▸ **Exercise instructions**:
From the line with "C1: 3300uF (AGND, VRAW) -> 100pF (AGND, VRAW)" to the line with "C4: 100pF (AGND, VOL) -> 3300uF (AGND, VOL)", retype every line exactly, including those two, and leave out the rest of the data below.

▸ **Records shown**:
——

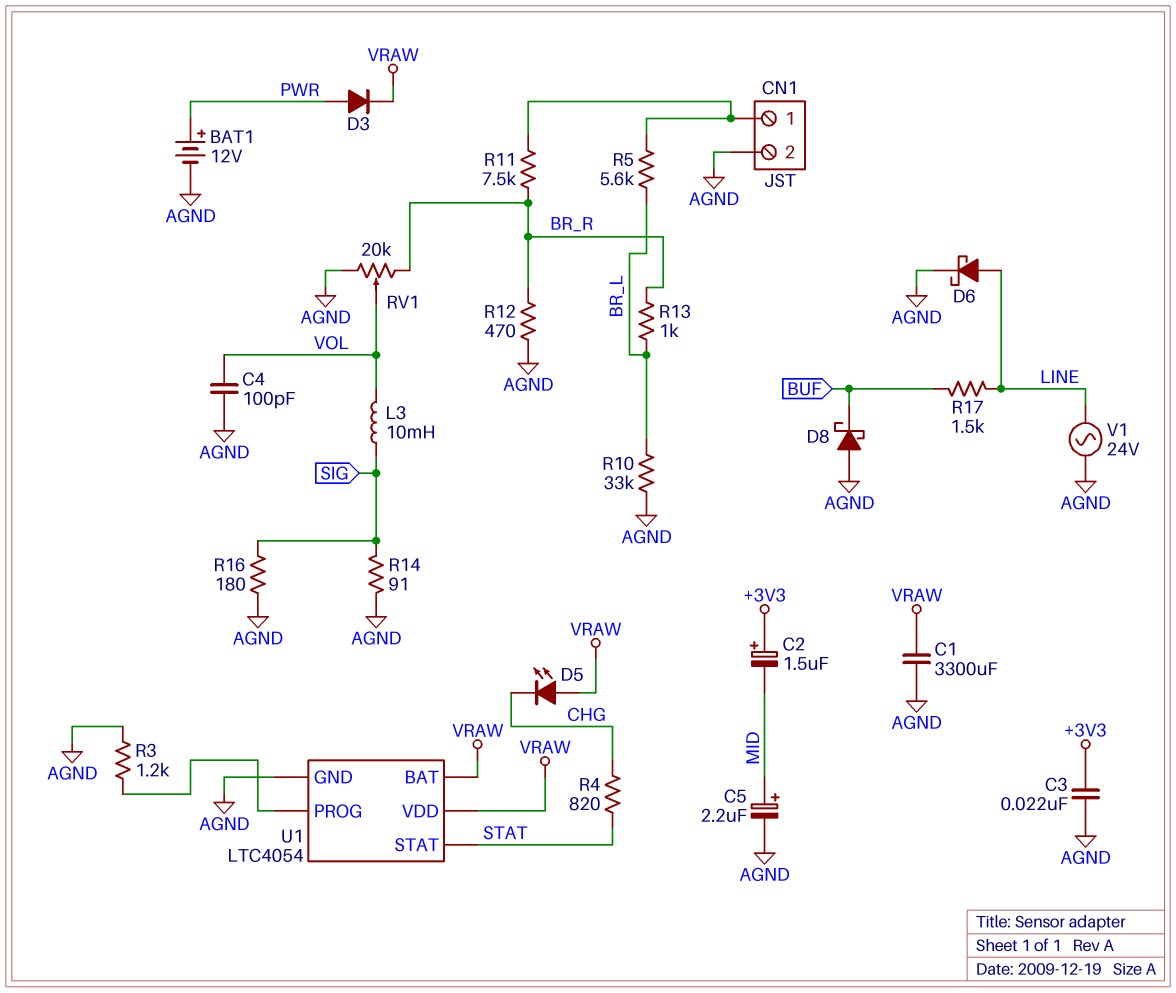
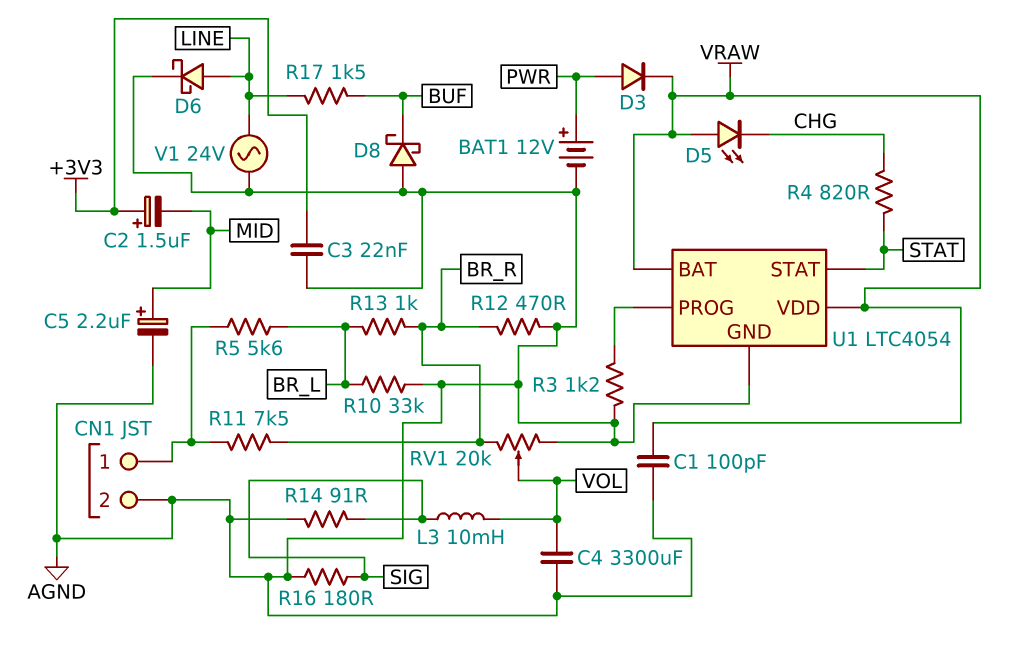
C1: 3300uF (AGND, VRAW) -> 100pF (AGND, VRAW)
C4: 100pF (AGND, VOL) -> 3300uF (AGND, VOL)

——

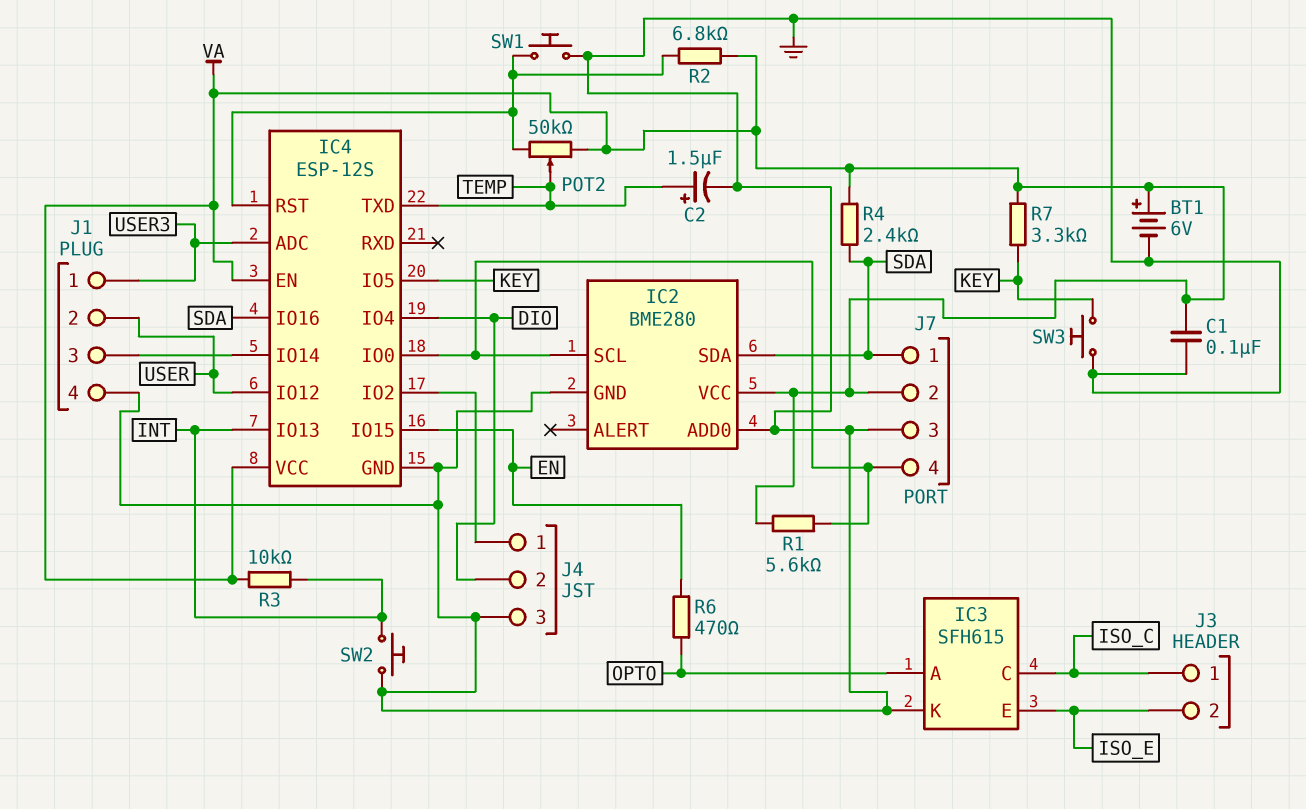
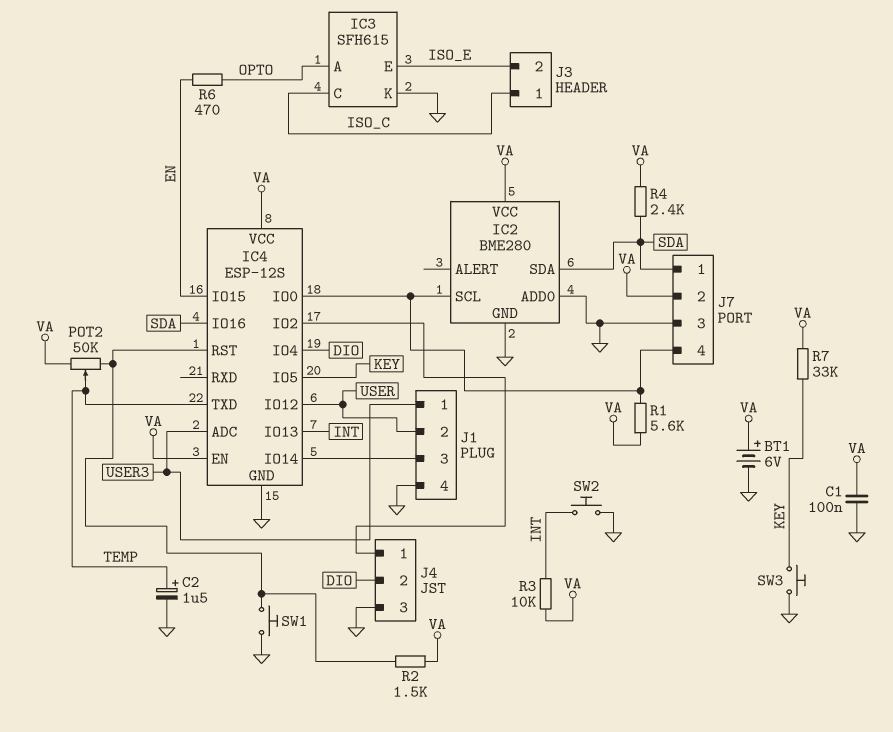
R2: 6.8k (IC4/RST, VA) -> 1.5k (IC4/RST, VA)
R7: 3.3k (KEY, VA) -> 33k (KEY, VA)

——

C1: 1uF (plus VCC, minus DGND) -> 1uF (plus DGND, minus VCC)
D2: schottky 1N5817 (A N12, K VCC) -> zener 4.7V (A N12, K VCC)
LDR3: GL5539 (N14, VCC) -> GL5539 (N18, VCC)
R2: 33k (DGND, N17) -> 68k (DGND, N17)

——

▸ **Answer space**:
C1: 3300uF (AGND, VRAW) -> 100pF (AGND, VRAW)
C4: 100pF (AGND, VOL) -> 3300uF (AGND, VOL)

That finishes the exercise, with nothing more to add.